BEGIN DATA TO EXAMINE
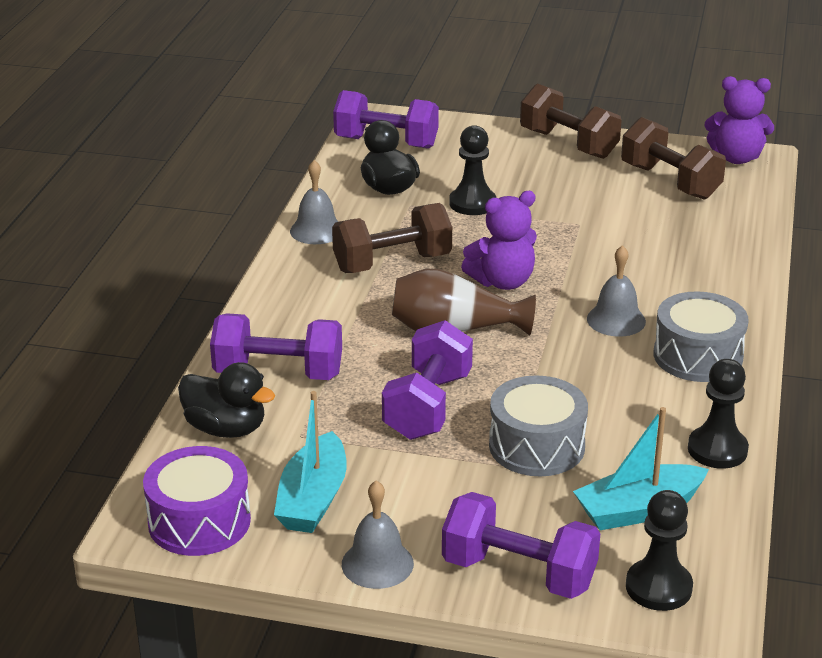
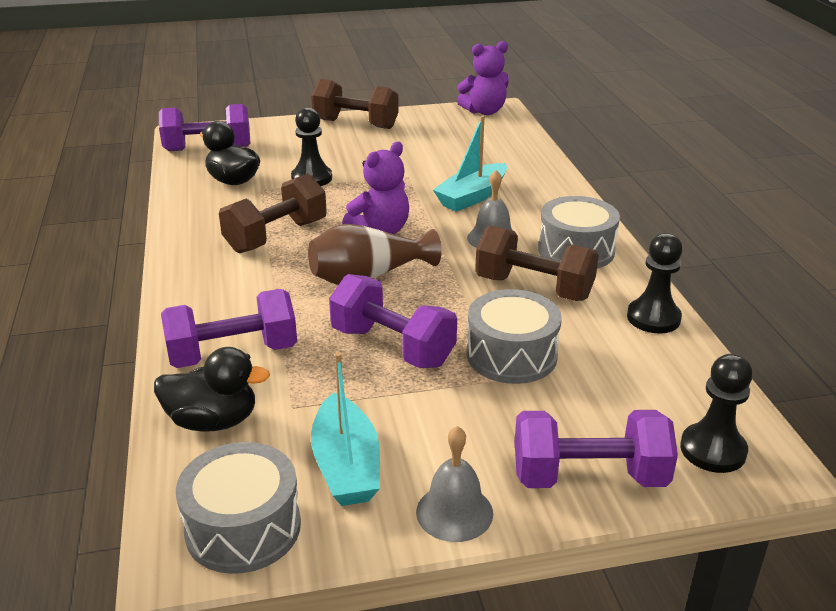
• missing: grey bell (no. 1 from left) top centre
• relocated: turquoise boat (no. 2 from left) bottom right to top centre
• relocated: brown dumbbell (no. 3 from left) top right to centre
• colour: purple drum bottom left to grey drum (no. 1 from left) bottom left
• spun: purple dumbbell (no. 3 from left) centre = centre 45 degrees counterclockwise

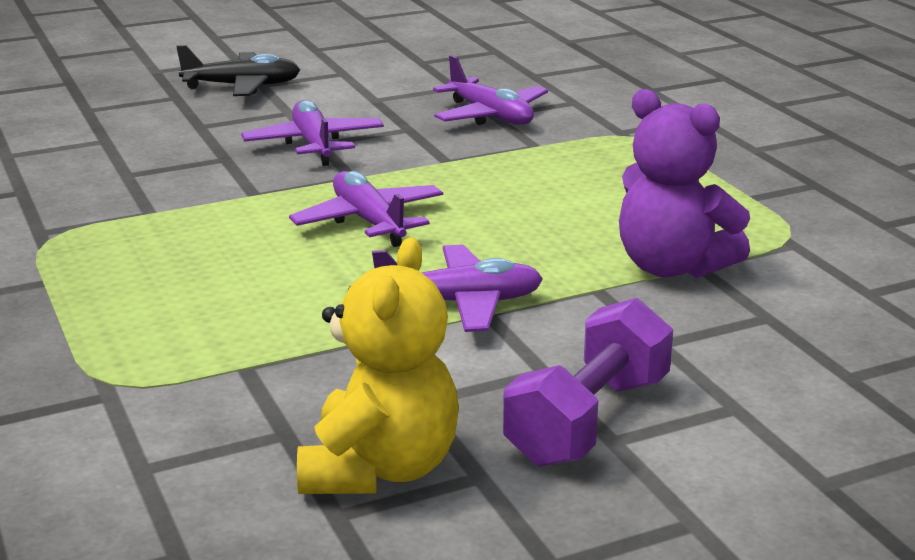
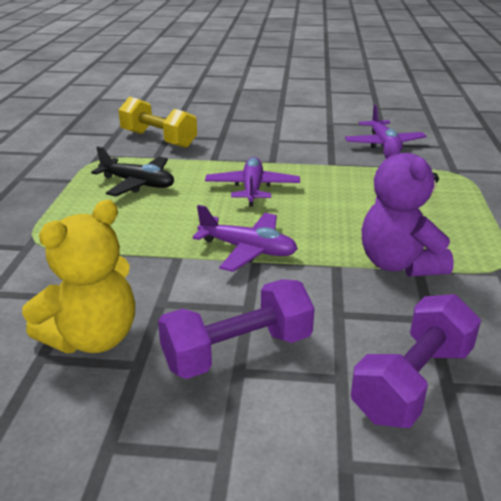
• missing: purple plane (no. 1 from left) top centre
• appeared: yellow dumbbell top left
• appeared: purple dumbbell (no. 2 from left) bottom right
• relocated: black plane top left to middle left

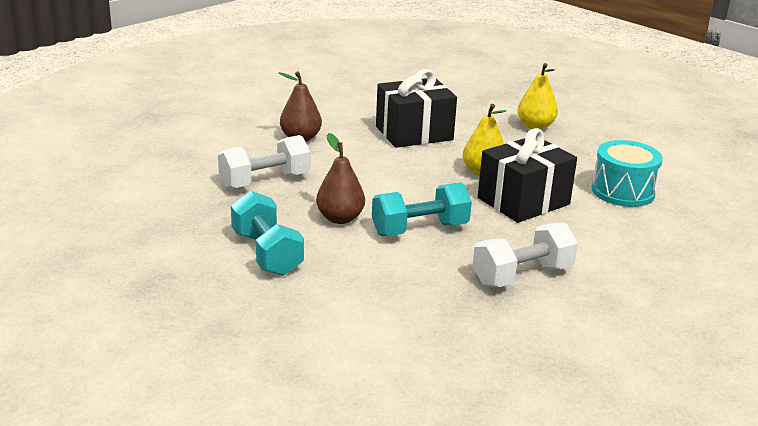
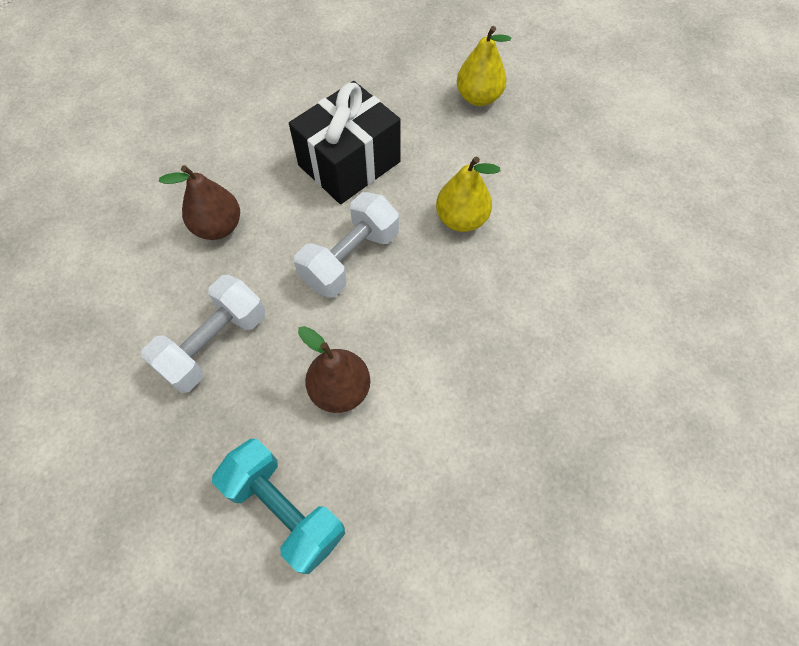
• missing: turquoise dumbbell (no. 2 from left) centre
• missing: black gift (no. 2 from left) middle right
• missing: turquoise drum middle right
• relocated: white dumbbell (no. 2 from left) middle right to centre

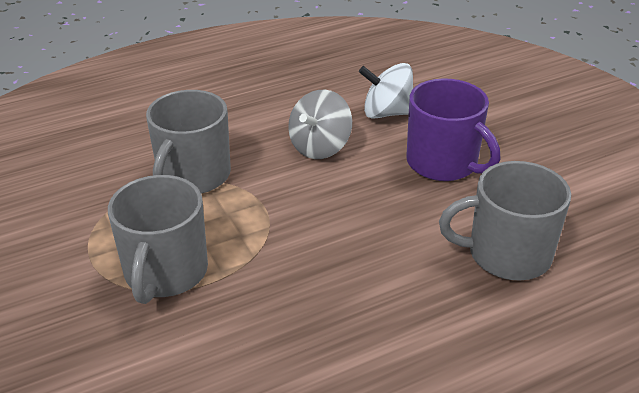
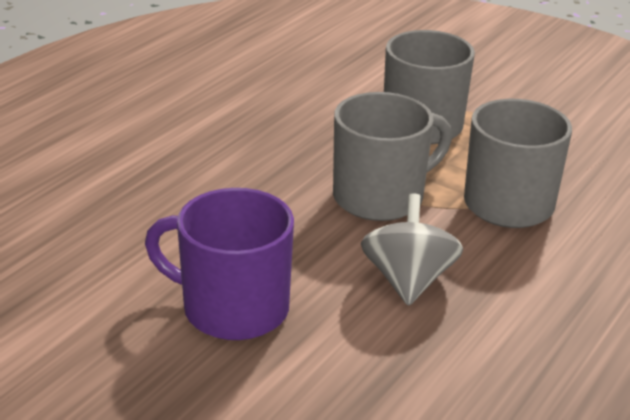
• missing: white spinning top top centre
• relocated: grey mug (no. 3 from left in the first image) middle right to grey mug (no. 1 from left) centre

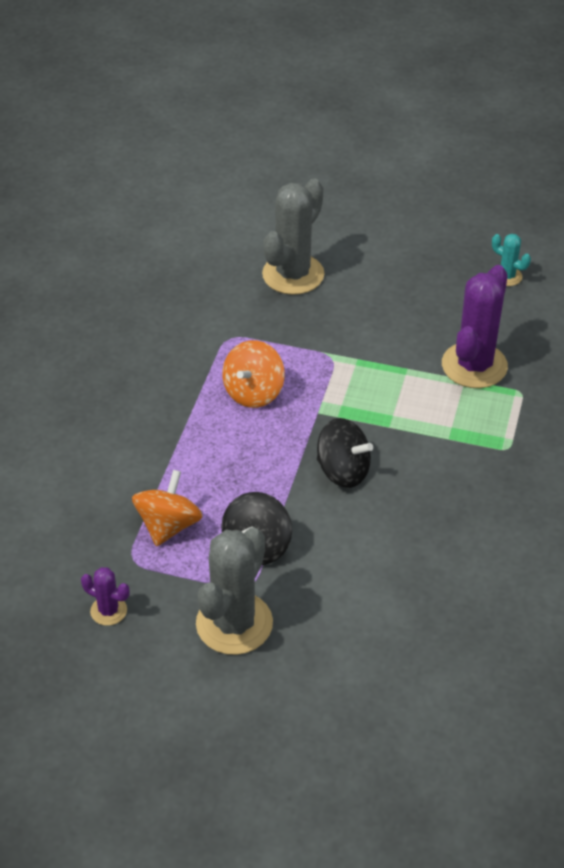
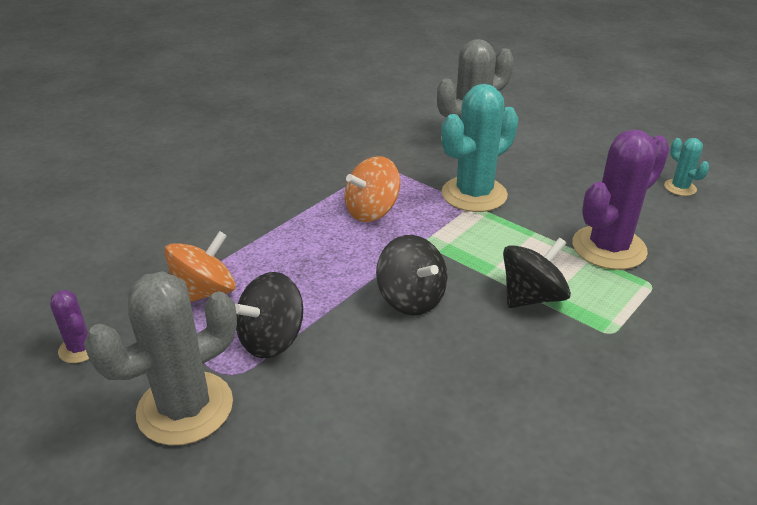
• appeared: turquoise cactus (no. 1 from left) top centre
• appeared: black spinning top (no. 3 from left) middle right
END DATA TO EXAMINE
Filter the records for the word "white" and show every line that has it.

# EXERCISE SOLUTION
• relocated: white dumbbell (no. 2 from left) middle right to centre
• missing: white spinning top top centre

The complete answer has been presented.